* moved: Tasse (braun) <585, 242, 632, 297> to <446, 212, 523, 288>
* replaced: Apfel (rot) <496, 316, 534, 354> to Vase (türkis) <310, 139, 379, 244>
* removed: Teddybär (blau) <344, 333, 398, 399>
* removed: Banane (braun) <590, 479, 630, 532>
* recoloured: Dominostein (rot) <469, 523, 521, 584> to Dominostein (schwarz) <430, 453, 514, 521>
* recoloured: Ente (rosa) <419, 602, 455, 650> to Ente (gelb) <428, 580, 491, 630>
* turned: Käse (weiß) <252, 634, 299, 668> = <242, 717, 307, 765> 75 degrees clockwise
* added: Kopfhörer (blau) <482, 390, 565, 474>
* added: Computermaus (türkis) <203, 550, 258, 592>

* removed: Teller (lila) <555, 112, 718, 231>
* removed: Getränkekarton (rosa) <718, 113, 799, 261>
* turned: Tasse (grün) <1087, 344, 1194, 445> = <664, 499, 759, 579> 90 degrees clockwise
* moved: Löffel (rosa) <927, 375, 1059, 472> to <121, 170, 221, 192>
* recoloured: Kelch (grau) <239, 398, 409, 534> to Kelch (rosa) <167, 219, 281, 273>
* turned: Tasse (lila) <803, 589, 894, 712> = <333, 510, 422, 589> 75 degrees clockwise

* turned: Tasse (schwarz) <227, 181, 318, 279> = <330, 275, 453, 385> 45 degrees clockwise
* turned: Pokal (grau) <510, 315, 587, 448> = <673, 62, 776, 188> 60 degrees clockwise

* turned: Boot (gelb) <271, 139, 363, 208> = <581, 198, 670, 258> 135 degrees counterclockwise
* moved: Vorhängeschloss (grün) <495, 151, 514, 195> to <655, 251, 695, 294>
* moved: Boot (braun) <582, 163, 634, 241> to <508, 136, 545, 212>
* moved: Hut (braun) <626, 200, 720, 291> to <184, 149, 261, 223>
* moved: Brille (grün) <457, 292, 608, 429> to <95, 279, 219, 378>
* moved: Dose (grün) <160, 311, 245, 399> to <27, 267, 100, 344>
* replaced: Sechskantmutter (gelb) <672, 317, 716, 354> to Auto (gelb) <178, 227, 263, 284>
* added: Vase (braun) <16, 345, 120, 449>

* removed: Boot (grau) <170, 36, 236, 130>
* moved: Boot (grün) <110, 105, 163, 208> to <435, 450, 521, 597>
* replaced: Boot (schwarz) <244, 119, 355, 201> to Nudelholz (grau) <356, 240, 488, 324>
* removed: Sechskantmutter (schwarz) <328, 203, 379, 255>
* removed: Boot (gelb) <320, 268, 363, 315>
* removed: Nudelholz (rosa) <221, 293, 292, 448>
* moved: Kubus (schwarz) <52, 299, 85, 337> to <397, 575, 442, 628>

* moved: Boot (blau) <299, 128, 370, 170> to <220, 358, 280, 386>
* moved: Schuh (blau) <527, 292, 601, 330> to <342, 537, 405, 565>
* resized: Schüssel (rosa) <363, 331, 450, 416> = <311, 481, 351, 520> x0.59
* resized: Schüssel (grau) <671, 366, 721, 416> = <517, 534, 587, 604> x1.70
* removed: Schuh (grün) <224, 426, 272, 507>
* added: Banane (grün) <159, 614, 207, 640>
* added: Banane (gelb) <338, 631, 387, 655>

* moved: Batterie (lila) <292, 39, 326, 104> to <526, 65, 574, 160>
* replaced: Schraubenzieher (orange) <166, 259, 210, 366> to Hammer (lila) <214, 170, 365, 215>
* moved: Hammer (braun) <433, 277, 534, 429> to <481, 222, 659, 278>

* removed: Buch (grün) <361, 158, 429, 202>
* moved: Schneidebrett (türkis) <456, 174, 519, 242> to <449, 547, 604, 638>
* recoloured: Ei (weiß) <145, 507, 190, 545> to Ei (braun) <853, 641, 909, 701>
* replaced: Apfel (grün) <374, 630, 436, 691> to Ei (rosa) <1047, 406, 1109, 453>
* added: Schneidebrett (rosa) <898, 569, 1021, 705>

━━━━━━━━━━━━━━━━━━━━━━━━━━━━━━

> [Task item]
In full and without edits, repeat the listing above.

> [Response to this exercise]
* moved: Tasse (braun) <585, 242, 632, 297> to <446, 212, 523, 288>
* replaced: Apfel (rot) <496, 316, 534, 354> to Vase (türkis) <310, 139, 379, 244>
* removed: Teddybär (blau) <344, 333, 398, 399>
* removed: Banane (braun) <590, 479, 630, 532>
* recoloured: Dominostein (rot) <469, 523, 521, 584> to Dominostein (schwarz) <430, 453, 514, 521>
* recoloured: Ente (rosa) <419, 602, 455, 650> to Ente (gelb) <428, 580, 491, 630>
* turned: Käse (weiß) <252, 634, 299, 668> = <242, 717, 307, 765> 75 degrees clockwise
* added: Kopfhörer (blau) <482, 390, 565, 474>
* added: Computermaus (türkis) <203, 550, 258, 592>

* removed: Teller (lila) <555, 112, 718, 231>
* removed: Getränkekarton (rosa) <718, 113, 799, 261>
* turned: Tasse (grün) <1087, 344, 1194, 445> = <664, 499, 759, 579> 90 degrees clockwise
* moved: Löffel (rosa) <927, 375, 1059, 472> to <121, 170, 221, 192>
* recoloured: Kelch (grau) <239, 398, 409, 534> to Kelch (rosa) <167, 219, 281, 273>
* turned: Tasse (lila) <803, 589, 894, 712> = <333, 510, 422, 589> 75 degrees clockwise

* turned: Tasse (schwarz) <227, 181, 318, 279> = <330, 275, 453, 385> 45 degrees clockwise
* turned: Pokal (grau) <510, 315, 587, 448> = <673, 62, 776, 188> 60 degrees clockwise

* turned: Boot (gelb) <271, 139, 363, 208> = <581, 198, 670, 258> 135 degrees counterclockwise
* moved: Vorhängeschloss (grün) <495, 151, 514, 195> to <655, 251, 695, 294>
* moved: Boot (braun) <582, 163, 634, 241> to <508, 136, 545, 212>
* moved: Hut (braun) <626, 200, 720, 291> to <184, 149, 261, 223>
* moved: Brille (grün) <457, 292, 608, 429> to <95, 279, 219, 378>
* moved: Dose (grün) <160, 311, 245, 399> to <27, 267, 100, 344>
* replaced: Sechskantmutter (gelb) <672, 317, 716, 354> to Auto (gelb) <178, 227, 263, 284>
* added: Vase (braun) <16, 345, 120, 449>

* removed: Boot (grau) <170, 36, 236, 130>
* moved: Boot (grün) <110, 105, 163, 208> to <435, 450, 521, 597>
* replaced: Boot (schwarz) <244, 119, 355, 201> to Nudelholz (grau) <356, 240, 488, 324>
* removed: Sechskantmutter (schwarz) <328, 203, 379, 255>
* removed: Boot (gelb) <320, 268, 363, 315>
* removed: Nudelholz (rosa) <221, 293, 292, 448>
* moved: Kubus (schwarz) <52, 299, 85, 337> to <397, 575, 442, 628>

* moved: Boot (blau) <299, 128, 370, 170> to <220, 358, 280, 386>
* moved: Schuh (blau) <527, 292, 601, 330> to <342, 537, 405, 565>
* resized: Schüssel (rosa) <363, 331, 450, 416> = <311, 481, 351, 520> x0.59
* resized: Schüssel (grau) <671, 366, 721, 416> = <517, 534, 587, 604> x1.70
* removed: Schuh (grün) <224, 426, 272, 507>
* added: Banane (grün) <159, 614, 207, 640>
* added: Banane (gelb) <338, 631, 387, 655>

* moved: Batterie (lila) <292, 39, 326, 104> to <526, 65, 574, 160>
* replaced: Schraubenzieher (orange) <166, 259, 210, 366> to Hammer (lila) <214, 170, 365, 215>
* moved: Hammer (braun) <433, 277, 534, 429> to <481, 222, 659, 278>

* removed: Buch (grün) <361, 158, 429, 202>
* moved: Schneidebrett (türkis) <456, 174, 519, 242> to <449, 547, 604, 638>
* recoloured: Ei (weiß) <145, 507, 190, 545> to Ei (braun) <853, 641, 909, 701>
* replaced: Apfel (grün) <374, 630, 436, 691> to Ei (rosa) <1047, 406, 1109, 453>
* added: Schneidebrett (rosa) <898, 569, 1021, 705>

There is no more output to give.